[Extracted information]
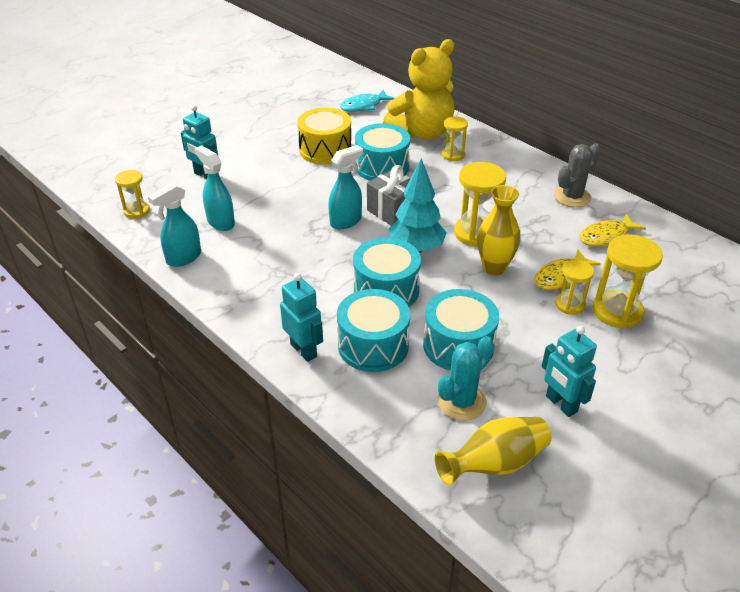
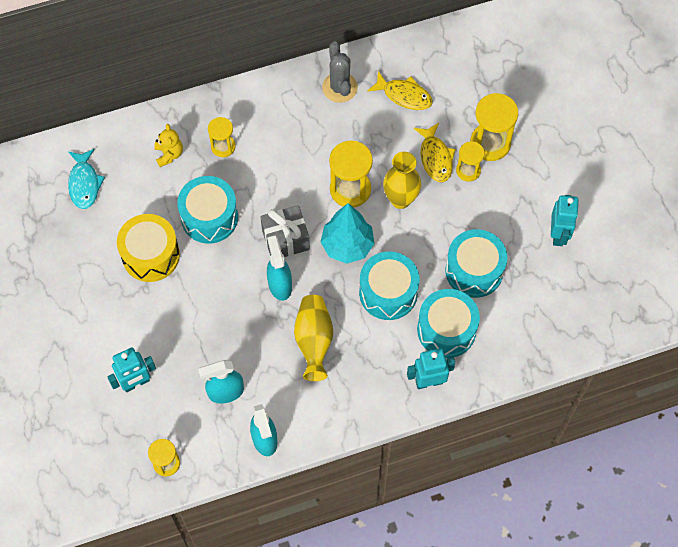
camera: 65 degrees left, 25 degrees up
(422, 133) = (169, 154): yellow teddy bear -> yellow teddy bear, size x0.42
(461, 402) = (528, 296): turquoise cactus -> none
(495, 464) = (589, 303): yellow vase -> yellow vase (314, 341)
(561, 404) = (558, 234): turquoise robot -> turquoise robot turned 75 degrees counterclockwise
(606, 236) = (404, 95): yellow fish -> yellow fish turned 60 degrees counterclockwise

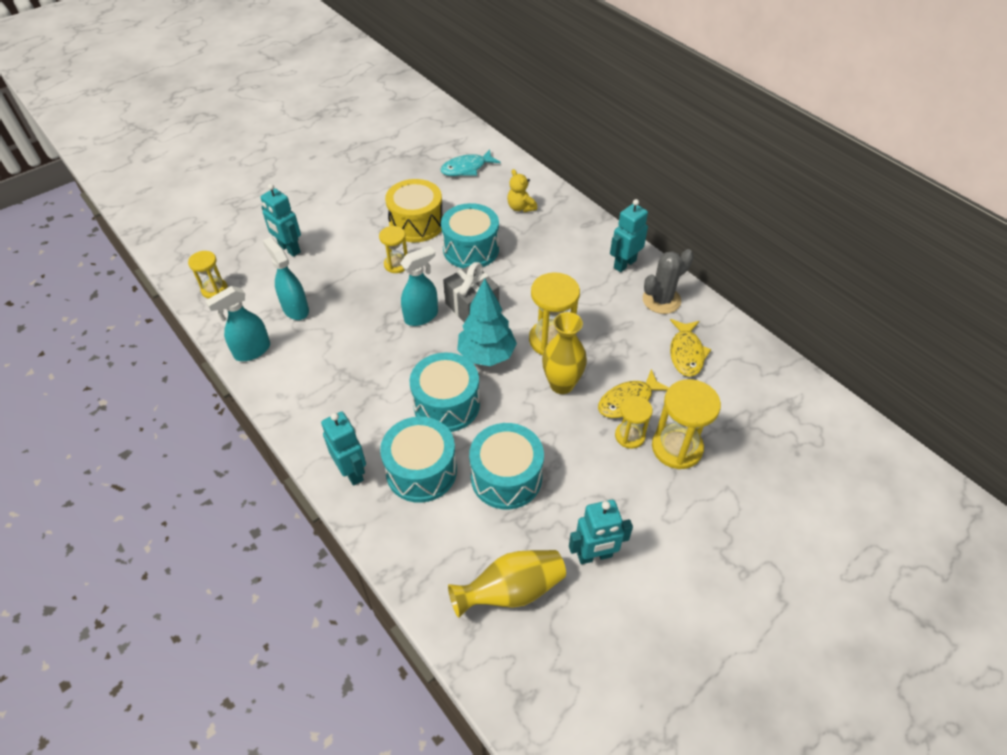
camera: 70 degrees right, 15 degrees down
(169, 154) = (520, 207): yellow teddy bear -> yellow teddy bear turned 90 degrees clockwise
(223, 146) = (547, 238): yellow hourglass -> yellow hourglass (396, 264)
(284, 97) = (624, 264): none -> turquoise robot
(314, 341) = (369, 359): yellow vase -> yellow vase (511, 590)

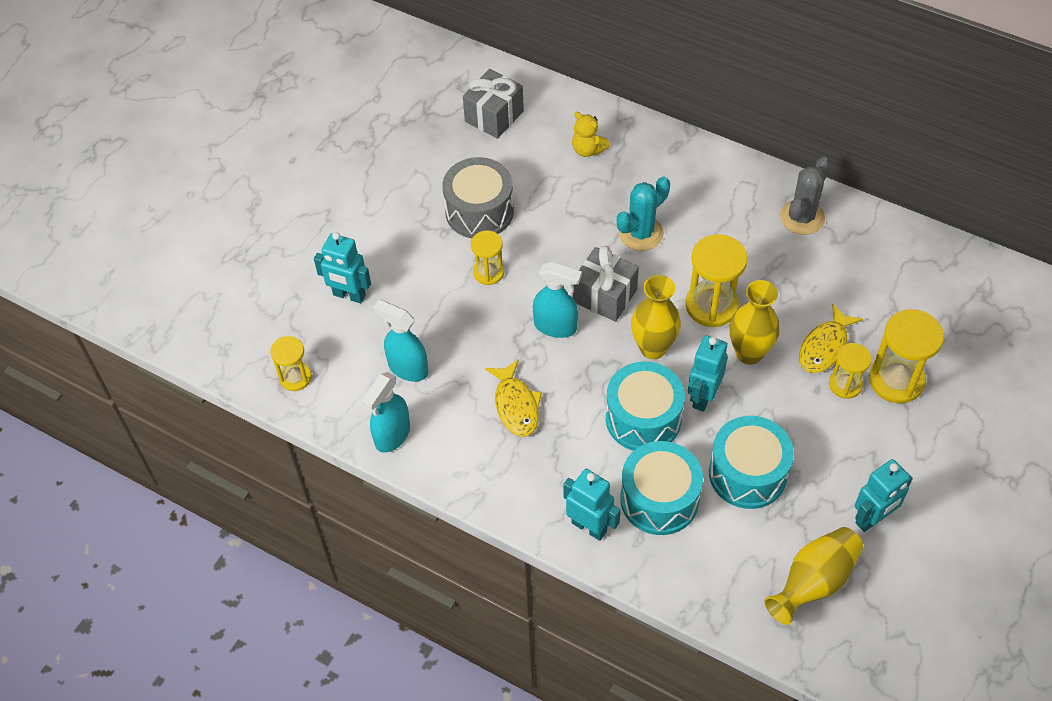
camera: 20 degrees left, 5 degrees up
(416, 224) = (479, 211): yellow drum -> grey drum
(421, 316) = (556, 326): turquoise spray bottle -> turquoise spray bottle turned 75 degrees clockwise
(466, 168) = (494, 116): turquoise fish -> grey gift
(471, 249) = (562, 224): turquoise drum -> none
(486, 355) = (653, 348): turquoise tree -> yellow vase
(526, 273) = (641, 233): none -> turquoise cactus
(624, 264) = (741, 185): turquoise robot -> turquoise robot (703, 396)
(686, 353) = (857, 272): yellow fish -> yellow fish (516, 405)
[/Extracted information]
● **Task statement**:
Every line above from the line with "camera: 20 degrees left, 5 degrees up" to the line with "(471, 249) = (562, 224): turquoise", inclusive, must be returned exactly; no other line belongs in the reply.

● **Response to this exercise**:
camera: 20 degrees left, 5 degrees up
(416, 224) = (479, 211): yellow drum -> grey drum
(421, 316) = (556, 326): turquoise spray bottle -> turquoise spray bottle turned 75 degrees clockwise
(466, 168) = (494, 116): turquoise fish -> grey gift
(471, 249) = (562, 224): turquoise drum -> none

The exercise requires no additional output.